### Direction
Count the lines in the material below that contain the string "kern". Reply with that number alone.

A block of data
+ + + + +
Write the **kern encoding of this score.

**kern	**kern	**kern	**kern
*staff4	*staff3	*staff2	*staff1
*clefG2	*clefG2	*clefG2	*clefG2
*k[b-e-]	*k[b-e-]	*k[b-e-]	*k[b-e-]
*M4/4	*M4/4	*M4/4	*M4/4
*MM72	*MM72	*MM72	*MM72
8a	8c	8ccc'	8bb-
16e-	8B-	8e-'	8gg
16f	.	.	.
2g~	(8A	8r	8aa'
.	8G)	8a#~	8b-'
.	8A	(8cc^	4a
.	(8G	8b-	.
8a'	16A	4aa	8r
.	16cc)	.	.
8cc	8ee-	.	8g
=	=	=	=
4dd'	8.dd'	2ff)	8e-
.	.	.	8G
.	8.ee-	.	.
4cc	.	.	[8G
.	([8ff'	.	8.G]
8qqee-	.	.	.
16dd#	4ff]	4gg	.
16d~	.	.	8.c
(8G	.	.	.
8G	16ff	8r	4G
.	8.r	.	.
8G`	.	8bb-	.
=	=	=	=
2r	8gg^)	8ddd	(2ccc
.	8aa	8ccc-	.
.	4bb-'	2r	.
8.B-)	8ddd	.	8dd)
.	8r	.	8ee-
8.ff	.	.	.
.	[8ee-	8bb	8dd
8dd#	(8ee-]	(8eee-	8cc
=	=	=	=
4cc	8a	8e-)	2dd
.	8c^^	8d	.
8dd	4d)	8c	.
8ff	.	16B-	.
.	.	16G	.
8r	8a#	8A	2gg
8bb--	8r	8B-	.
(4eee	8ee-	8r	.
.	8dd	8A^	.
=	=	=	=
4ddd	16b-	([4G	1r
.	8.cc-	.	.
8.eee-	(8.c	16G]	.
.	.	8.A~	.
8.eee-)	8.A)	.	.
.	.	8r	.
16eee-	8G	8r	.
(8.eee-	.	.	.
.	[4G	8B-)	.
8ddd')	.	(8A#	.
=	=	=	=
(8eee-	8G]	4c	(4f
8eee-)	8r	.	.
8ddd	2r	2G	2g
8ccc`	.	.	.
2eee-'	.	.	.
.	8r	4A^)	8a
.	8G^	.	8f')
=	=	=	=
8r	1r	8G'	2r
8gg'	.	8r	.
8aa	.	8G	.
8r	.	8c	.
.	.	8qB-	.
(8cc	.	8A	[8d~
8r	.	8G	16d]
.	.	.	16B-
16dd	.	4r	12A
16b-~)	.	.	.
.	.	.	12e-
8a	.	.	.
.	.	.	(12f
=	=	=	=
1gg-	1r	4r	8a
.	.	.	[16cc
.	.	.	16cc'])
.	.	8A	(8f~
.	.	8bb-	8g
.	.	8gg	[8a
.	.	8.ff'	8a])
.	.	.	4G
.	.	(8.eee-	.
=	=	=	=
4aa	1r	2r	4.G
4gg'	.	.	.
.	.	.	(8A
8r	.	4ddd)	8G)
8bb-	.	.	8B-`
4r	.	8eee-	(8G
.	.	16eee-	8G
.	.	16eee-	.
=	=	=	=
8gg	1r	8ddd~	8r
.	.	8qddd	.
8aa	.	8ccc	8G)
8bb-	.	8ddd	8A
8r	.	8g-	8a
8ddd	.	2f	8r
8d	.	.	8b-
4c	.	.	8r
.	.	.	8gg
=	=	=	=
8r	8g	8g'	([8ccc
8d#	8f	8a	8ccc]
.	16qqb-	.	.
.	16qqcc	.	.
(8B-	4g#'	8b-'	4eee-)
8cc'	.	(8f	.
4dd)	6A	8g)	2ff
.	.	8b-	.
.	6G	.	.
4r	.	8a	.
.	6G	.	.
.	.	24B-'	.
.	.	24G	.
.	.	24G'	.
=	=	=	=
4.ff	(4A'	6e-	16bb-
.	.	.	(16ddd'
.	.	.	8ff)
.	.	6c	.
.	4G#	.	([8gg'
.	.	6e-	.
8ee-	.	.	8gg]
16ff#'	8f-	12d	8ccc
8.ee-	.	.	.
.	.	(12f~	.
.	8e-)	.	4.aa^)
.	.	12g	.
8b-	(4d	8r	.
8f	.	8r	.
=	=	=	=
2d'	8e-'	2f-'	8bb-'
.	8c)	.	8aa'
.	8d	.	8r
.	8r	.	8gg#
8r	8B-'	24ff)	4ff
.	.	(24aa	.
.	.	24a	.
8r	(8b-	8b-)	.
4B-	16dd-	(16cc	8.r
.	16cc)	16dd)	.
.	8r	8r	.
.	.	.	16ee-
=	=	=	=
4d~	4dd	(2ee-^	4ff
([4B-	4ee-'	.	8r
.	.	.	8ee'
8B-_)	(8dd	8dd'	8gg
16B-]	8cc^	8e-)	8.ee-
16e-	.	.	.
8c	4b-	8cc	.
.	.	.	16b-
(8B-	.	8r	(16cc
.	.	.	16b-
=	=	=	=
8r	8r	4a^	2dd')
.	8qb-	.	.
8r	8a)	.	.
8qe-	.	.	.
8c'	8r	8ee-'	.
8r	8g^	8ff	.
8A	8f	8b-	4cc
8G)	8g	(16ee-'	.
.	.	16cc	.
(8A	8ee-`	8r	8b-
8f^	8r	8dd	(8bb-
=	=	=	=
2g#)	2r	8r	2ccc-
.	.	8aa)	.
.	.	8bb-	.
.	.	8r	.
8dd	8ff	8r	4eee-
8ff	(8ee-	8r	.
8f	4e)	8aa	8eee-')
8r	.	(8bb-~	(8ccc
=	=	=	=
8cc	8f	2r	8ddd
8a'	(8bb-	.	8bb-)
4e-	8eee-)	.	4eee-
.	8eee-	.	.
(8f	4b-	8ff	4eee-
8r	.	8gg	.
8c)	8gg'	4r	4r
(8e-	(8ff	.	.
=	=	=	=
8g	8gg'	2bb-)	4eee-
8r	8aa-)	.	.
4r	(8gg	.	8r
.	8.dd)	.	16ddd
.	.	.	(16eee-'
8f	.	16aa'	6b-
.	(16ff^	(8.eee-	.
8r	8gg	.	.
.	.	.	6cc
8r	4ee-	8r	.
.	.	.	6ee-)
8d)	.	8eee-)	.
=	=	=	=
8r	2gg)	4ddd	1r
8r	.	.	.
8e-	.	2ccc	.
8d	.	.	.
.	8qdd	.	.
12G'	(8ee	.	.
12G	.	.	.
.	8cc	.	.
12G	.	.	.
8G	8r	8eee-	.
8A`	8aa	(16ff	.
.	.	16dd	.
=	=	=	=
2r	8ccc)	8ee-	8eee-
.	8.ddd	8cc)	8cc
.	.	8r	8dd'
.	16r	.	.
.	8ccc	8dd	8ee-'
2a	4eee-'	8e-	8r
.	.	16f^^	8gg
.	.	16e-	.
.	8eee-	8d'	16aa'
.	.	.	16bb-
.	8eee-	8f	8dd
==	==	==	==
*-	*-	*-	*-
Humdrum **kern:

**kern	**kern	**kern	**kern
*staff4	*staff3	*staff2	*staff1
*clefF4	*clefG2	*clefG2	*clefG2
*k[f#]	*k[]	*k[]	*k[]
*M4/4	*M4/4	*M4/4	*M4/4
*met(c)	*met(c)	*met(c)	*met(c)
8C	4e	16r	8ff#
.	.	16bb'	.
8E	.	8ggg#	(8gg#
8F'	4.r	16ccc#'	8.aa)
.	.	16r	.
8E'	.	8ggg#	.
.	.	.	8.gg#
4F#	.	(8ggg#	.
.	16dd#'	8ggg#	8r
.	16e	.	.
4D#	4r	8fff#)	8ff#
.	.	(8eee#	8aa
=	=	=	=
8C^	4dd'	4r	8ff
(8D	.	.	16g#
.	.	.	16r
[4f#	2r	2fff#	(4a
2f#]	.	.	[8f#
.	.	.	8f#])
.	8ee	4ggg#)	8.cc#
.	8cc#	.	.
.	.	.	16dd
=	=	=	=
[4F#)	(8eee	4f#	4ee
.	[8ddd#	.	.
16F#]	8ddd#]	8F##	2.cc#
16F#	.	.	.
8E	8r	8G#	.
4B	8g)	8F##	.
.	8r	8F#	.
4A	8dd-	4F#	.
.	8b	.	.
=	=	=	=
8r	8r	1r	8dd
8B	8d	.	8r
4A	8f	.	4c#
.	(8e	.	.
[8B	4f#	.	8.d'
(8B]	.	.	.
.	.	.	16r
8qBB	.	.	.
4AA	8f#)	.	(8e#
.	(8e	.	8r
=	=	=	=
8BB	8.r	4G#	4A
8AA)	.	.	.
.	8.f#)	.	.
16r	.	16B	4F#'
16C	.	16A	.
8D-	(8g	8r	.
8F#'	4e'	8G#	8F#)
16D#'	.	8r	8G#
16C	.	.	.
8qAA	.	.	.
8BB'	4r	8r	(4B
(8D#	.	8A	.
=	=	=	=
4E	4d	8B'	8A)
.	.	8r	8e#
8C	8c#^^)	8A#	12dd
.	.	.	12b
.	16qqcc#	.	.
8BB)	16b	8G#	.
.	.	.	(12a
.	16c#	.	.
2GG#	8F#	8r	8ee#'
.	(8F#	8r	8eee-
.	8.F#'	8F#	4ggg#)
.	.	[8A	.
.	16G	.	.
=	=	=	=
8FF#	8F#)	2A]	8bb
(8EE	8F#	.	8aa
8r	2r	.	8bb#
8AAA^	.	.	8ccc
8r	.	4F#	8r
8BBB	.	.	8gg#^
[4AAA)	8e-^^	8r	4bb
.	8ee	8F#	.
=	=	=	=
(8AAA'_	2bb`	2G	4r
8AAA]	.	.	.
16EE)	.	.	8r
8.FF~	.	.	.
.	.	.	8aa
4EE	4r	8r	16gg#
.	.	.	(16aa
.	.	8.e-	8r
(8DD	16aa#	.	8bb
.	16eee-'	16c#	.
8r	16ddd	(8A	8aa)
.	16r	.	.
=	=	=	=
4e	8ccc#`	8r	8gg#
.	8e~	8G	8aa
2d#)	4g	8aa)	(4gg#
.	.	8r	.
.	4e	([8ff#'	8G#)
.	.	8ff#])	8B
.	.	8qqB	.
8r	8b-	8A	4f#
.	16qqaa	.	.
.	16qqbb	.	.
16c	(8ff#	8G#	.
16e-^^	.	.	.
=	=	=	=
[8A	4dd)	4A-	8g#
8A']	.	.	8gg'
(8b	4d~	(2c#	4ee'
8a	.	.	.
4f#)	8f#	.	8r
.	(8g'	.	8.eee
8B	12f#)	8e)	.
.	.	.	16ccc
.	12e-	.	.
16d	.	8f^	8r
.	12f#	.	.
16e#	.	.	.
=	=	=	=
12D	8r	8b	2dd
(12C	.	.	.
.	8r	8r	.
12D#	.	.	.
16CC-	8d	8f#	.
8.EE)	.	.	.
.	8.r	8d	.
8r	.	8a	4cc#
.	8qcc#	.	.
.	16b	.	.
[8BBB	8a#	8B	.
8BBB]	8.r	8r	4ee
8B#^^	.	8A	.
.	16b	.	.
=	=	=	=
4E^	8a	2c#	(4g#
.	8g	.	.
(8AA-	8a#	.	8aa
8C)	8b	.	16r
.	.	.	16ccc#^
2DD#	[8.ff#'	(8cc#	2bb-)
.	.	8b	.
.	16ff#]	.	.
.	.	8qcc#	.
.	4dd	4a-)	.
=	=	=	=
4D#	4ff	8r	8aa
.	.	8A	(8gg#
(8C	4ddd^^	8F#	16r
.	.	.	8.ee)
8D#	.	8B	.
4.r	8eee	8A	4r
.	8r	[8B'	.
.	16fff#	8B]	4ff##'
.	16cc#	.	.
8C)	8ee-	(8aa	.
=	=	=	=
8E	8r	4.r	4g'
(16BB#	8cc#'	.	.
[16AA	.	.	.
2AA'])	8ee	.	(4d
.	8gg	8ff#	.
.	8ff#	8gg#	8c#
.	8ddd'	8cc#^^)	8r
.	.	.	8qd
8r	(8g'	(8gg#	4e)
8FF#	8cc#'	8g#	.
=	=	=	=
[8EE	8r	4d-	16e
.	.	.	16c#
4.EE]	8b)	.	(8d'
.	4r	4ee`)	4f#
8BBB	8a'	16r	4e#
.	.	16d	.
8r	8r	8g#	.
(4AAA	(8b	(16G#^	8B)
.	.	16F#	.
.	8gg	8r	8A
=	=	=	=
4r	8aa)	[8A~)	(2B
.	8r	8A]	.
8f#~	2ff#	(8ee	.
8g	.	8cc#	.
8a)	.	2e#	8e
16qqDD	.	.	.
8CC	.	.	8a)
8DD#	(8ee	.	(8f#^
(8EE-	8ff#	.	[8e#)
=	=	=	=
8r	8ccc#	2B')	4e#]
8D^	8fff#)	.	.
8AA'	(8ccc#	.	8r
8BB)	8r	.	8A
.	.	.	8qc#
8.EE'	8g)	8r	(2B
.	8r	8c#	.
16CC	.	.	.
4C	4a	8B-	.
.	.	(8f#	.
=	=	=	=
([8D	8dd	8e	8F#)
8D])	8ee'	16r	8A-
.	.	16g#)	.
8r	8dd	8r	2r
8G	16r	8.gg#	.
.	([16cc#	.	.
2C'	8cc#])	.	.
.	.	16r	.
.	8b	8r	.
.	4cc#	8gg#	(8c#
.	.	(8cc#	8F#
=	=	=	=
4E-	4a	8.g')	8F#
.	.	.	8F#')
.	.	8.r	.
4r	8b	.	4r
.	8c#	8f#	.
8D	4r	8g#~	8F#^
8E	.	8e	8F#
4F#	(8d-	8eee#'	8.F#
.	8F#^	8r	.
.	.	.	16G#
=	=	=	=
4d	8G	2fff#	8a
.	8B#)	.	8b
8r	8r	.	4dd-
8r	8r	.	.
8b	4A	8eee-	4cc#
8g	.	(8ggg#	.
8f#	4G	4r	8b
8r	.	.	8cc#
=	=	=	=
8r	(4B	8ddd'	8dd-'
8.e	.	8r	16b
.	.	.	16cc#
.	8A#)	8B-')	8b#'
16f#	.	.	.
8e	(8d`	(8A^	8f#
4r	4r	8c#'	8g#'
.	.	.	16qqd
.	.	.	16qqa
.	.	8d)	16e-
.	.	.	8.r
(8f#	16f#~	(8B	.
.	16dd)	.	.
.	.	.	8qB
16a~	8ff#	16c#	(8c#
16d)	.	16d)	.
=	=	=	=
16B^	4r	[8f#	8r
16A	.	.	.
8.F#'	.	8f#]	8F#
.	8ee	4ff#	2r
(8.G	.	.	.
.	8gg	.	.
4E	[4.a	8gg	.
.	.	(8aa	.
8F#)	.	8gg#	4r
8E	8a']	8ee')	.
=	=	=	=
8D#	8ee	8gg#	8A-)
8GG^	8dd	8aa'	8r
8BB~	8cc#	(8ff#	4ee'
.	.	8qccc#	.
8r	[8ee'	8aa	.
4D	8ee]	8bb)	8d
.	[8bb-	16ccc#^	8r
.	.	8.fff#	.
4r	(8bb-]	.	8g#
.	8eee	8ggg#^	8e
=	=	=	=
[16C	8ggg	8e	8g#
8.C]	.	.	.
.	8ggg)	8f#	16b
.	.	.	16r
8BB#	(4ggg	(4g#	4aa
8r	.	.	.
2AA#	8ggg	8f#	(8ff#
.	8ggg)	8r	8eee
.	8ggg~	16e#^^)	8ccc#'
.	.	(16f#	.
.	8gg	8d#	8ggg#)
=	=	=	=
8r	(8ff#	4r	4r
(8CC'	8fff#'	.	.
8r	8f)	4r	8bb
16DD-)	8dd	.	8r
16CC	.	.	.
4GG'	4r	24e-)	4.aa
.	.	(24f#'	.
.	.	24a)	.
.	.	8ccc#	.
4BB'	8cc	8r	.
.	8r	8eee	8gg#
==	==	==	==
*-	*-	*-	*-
+ + + + +
### The output
4